Prompt: Starting with the line containing "(166, 335) = (224, 444): white" and going on through the line containing "(587, 388) = (626, 441): white pot -> none", return the lines of the data below exactly, and only those.

(Before-and-after object listings)
■ ■ ■ ■ ■
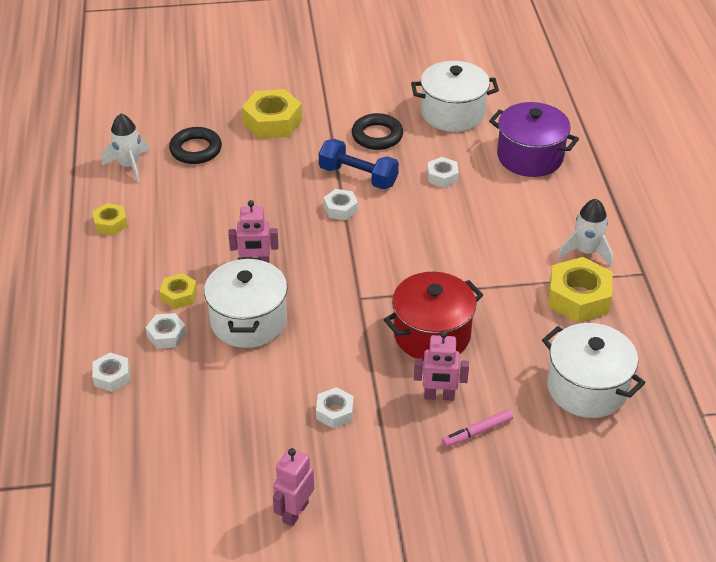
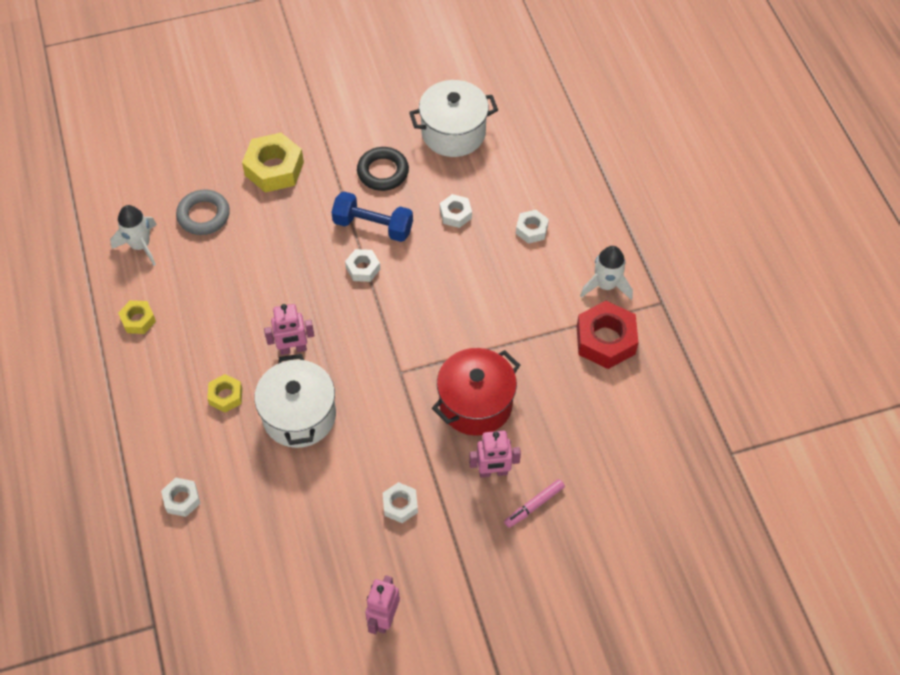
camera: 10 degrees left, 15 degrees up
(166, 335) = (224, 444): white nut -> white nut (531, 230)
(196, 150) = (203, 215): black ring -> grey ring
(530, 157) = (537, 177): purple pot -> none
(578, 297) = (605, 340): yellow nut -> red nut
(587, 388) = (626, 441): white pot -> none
■ ■ ■ ■ ■
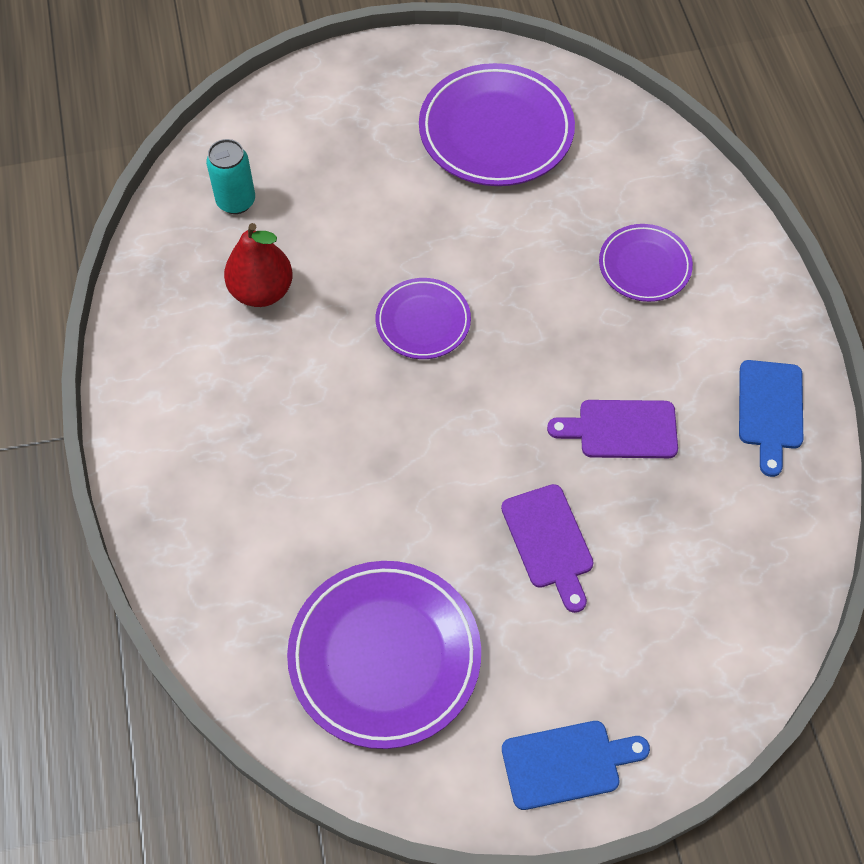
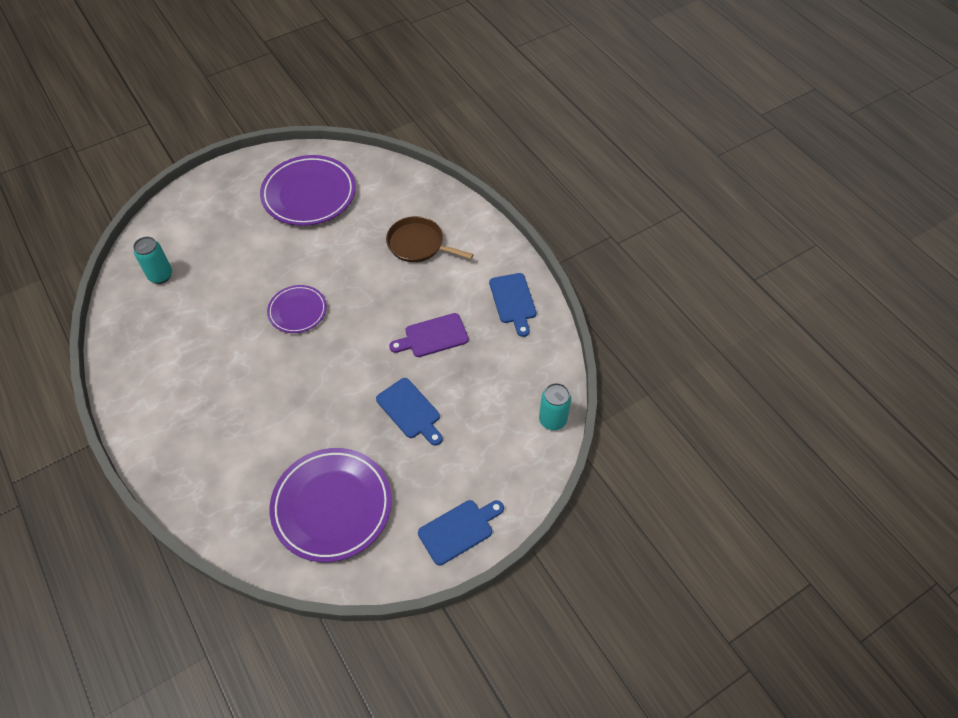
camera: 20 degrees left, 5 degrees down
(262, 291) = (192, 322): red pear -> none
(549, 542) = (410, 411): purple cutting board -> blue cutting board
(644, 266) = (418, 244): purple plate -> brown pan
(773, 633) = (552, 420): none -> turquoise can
■ ■ ■ ■ ■
Your solution:
(166, 335) = (224, 444): white nut -> white nut (531, 230)
(196, 150) = (203, 215): black ring -> grey ring
(530, 157) = (537, 177): purple pot -> none
(578, 297) = (605, 340): yellow nut -> red nut
(587, 388) = (626, 441): white pot -> none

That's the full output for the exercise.